Bounding box mapping data
....

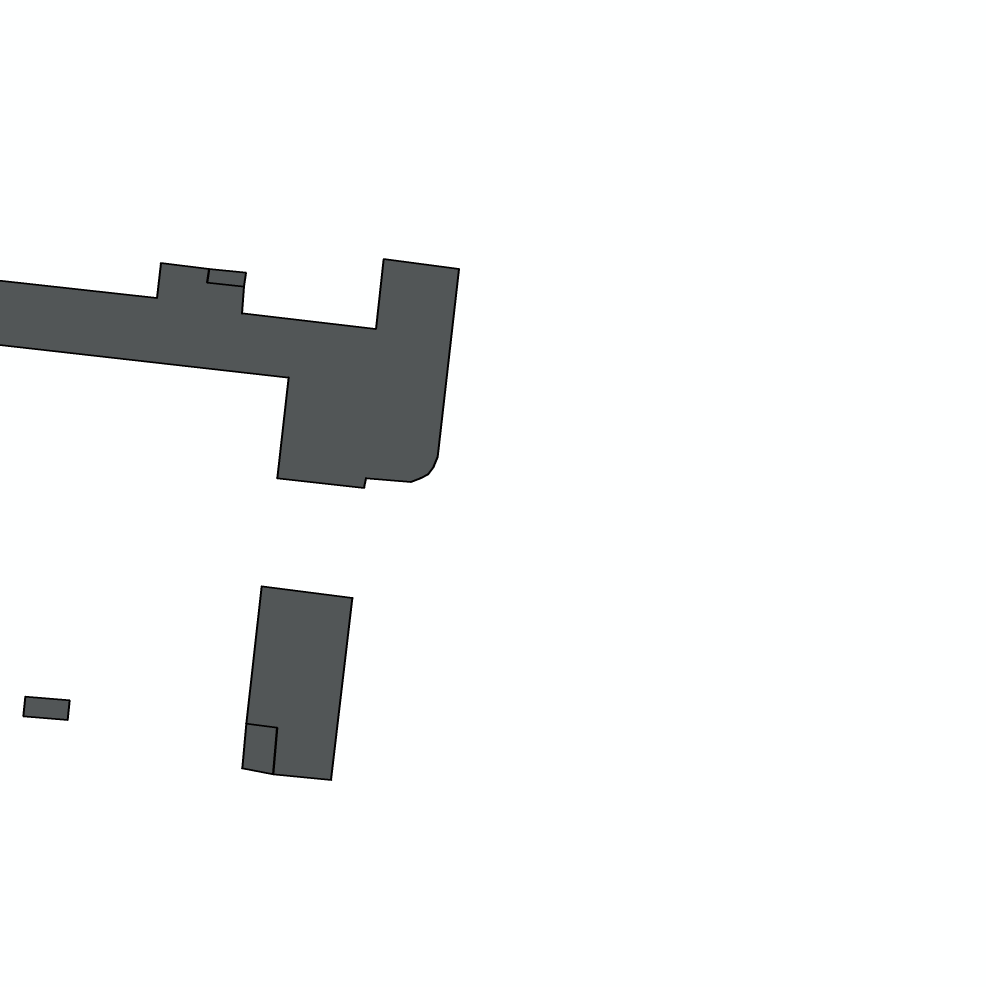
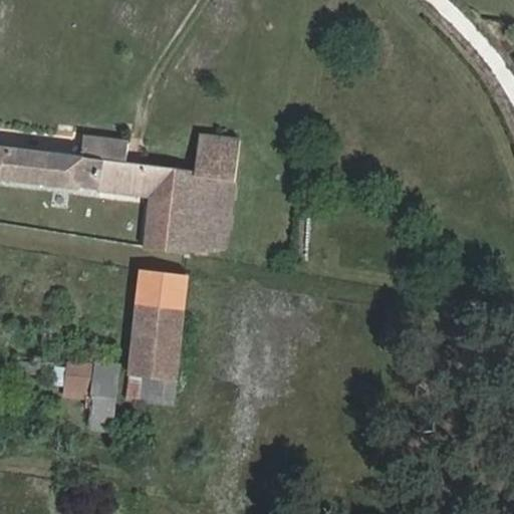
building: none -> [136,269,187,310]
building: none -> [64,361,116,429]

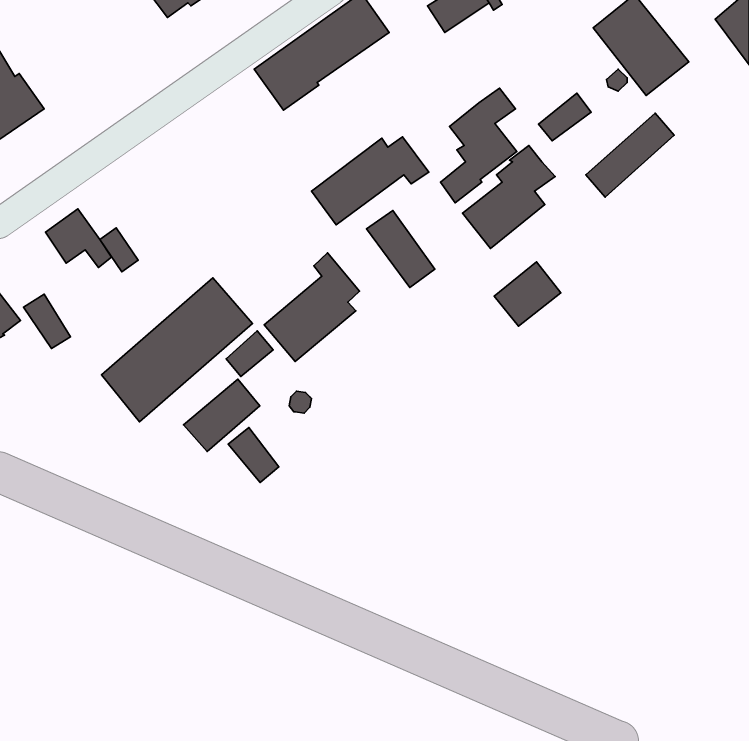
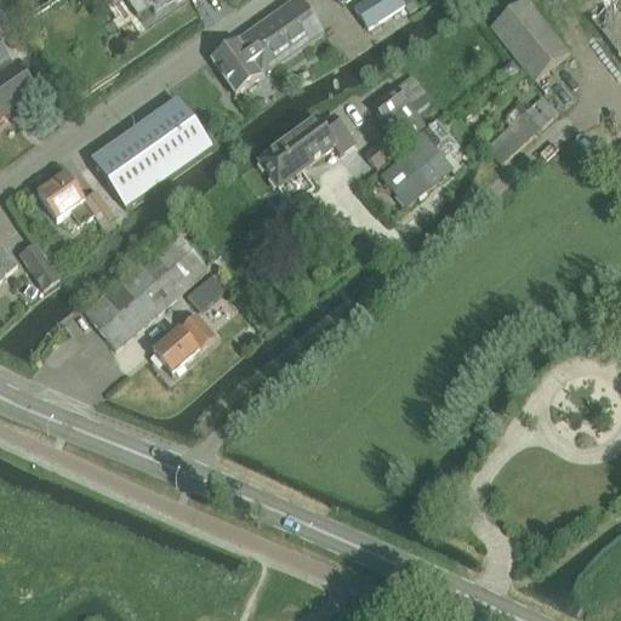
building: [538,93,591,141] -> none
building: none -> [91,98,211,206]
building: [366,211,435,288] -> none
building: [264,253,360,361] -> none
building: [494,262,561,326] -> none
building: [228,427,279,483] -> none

....

> [Required work]: Your answer should consist only of the lines from the one with "building: [494,262,561,326] -> none" through the last line of the entries above, retyped exactly.

> [Output]:
building: [494,262,561,326] -> none
building: [228,427,279,483] -> none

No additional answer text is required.